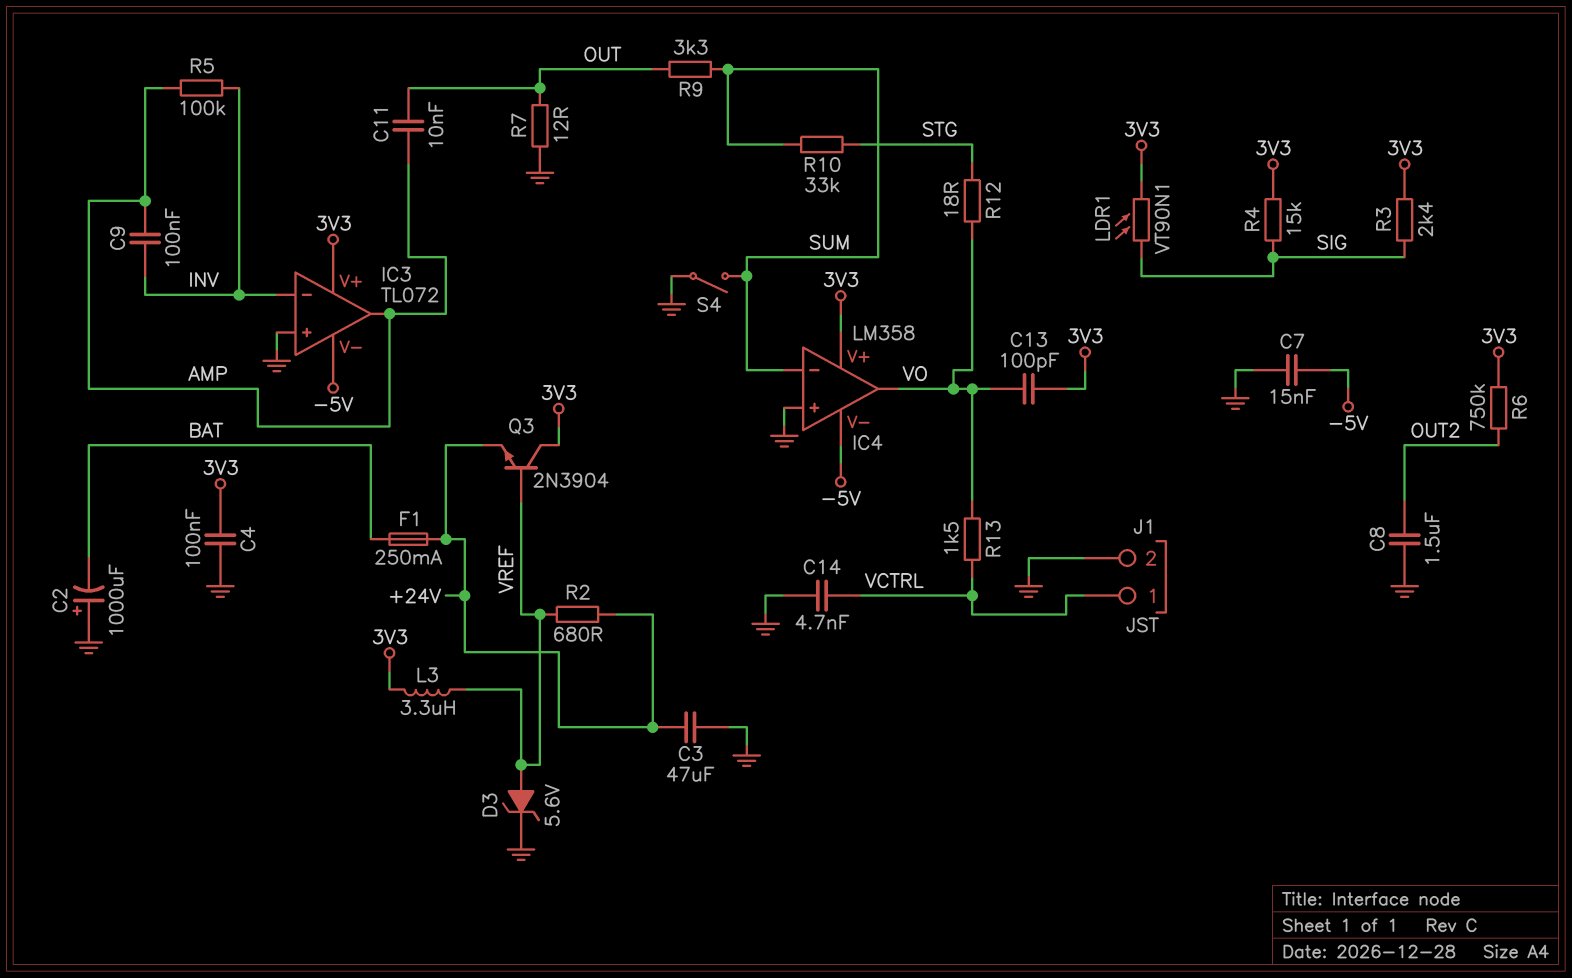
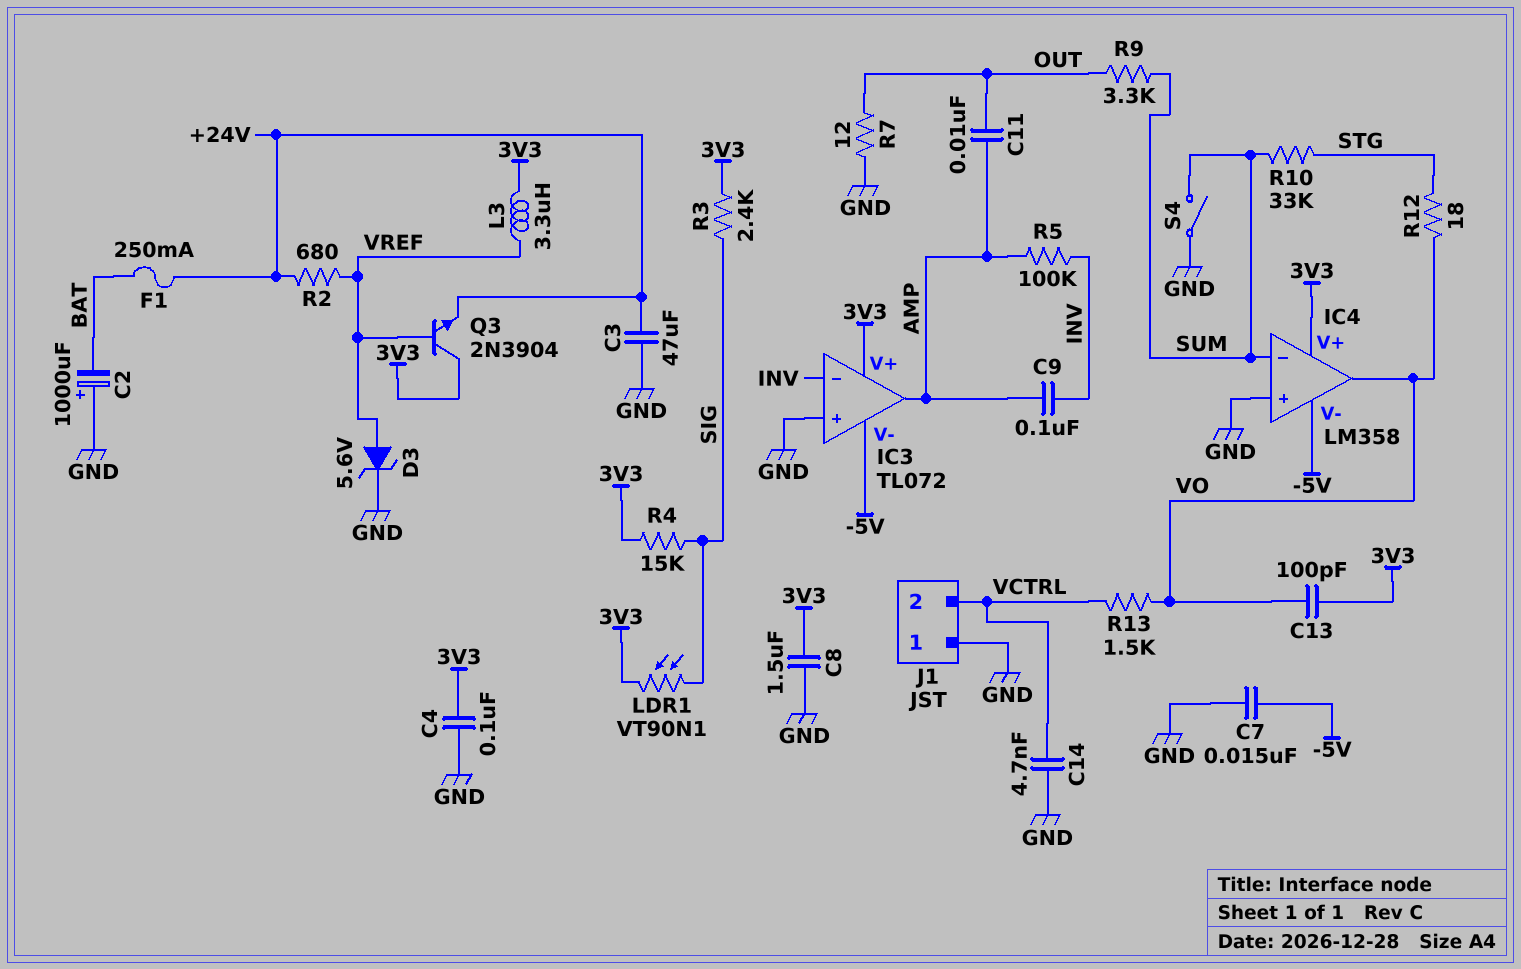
C8: 1.5uF (GND, OUT2) -> 1.5uF (3V3, GND)
J1 pin 1: VCTRL -> GND
J1 pin 2: GND -> VCTRL
R6: 750k (3V3, OUT2) -> none

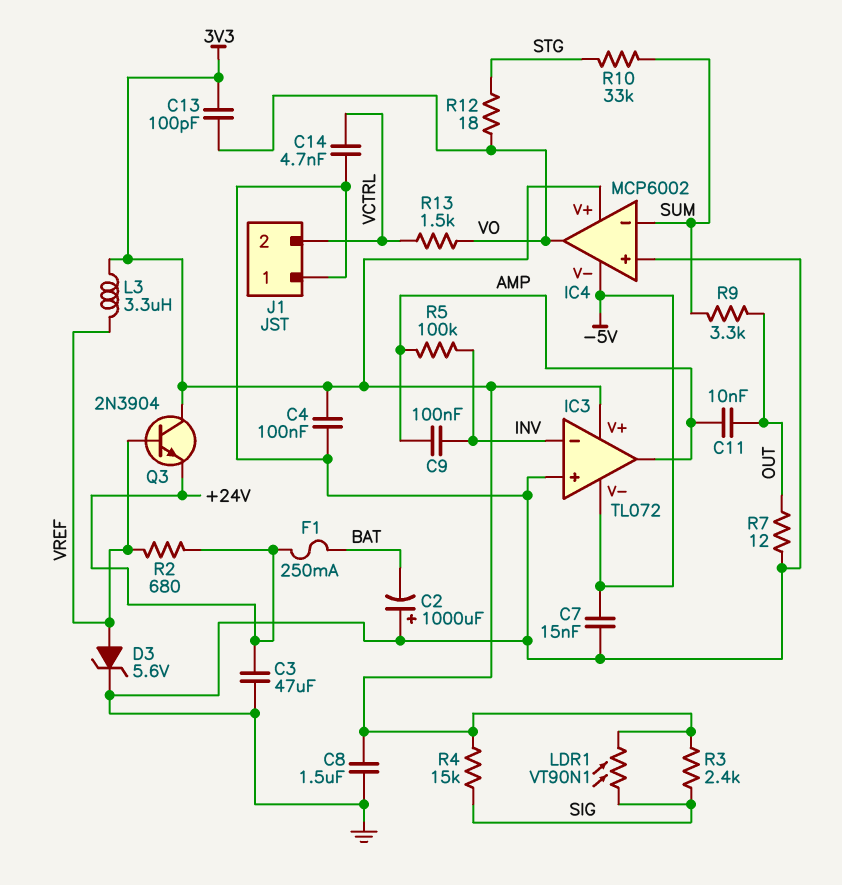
IC4: LM358 -> MCP6002
S4: switch (GND, SUM) -> none

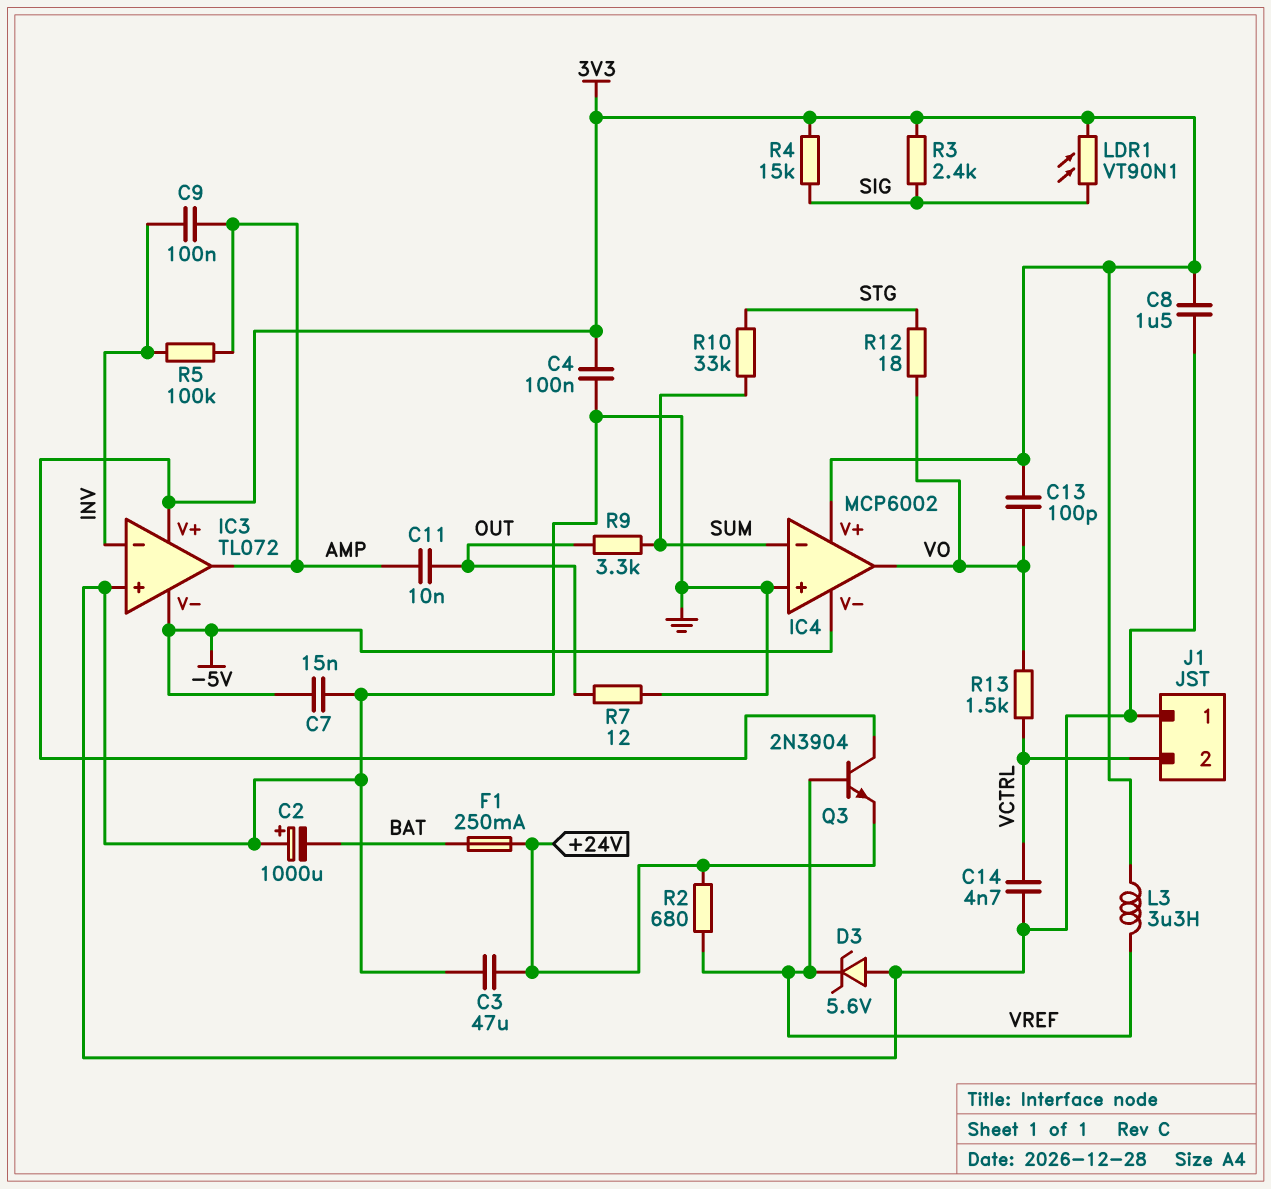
D3: zener 5.6V (A VREF, K GND) -> zener 5.6V (A GND, K VREF)

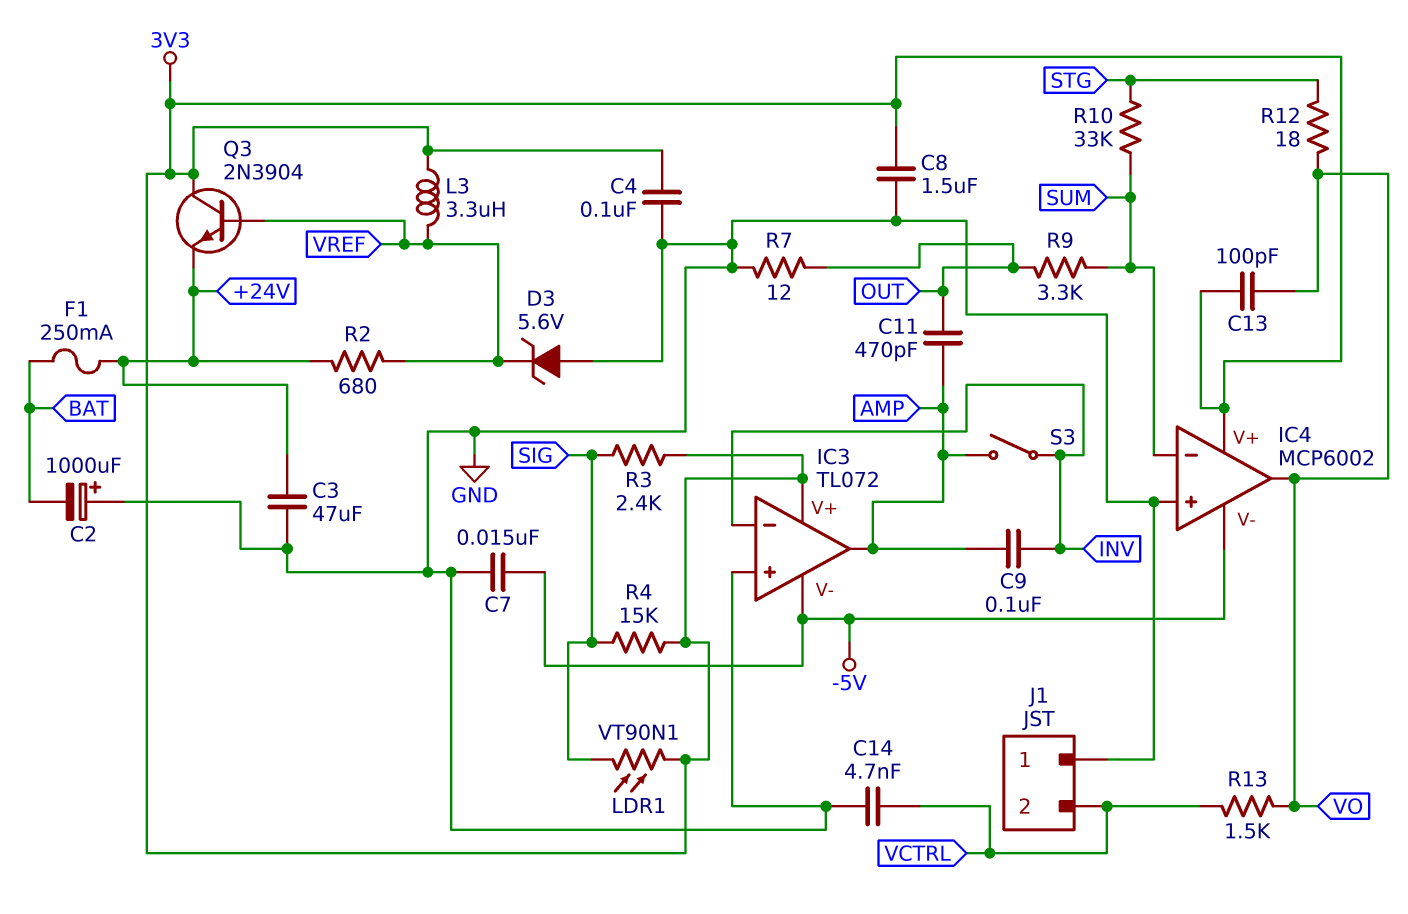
C11: 10nF (AMP, OUT) -> 470pF (AMP, OUT)
R5: 100k (AMP, INV) -> none
S3: none -> switch (AMP, INV)

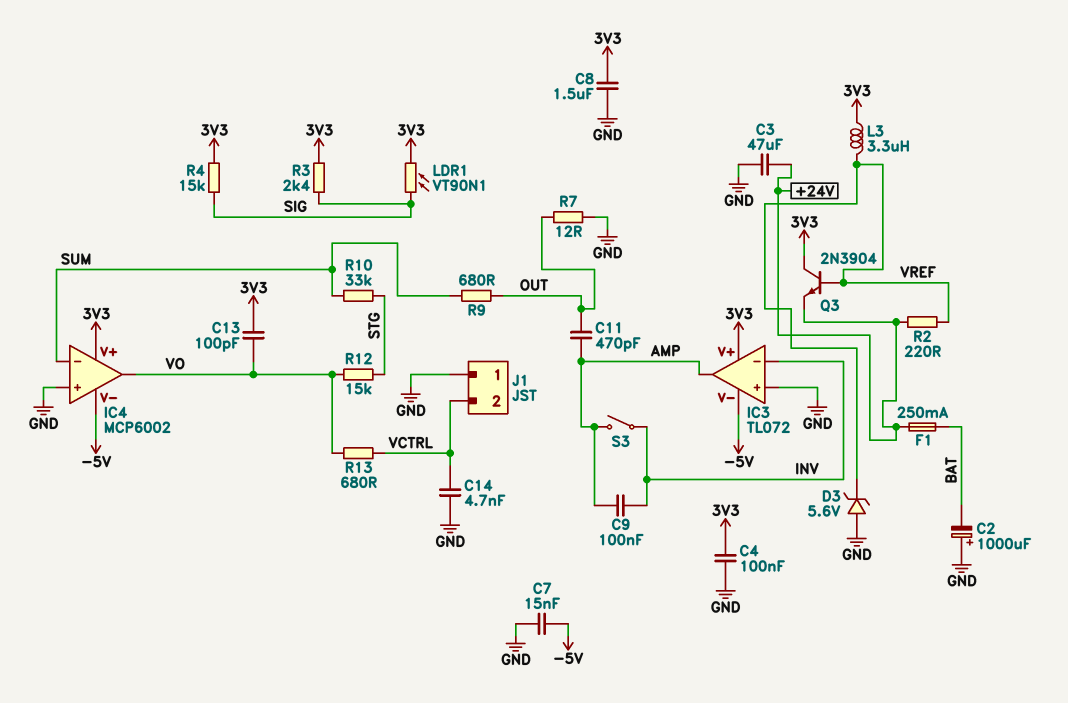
R2: 680 (+24V, VREF) -> 220 (+24V, VREF)
R9: 3.3k (OUT, SUM) -> 680 (OUT, SUM)
R12: 18 (STG, VO) -> 15k (STG, VO)
R13: 1.5k (VCTRL, VO) -> 680 (VCTRL, VO)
------------
- **WHAT YOU HAVE TO DO**
Working from the records above, tally the lines that contain "switch" and give only the total.

- **EXPECTED OUTPUT**
2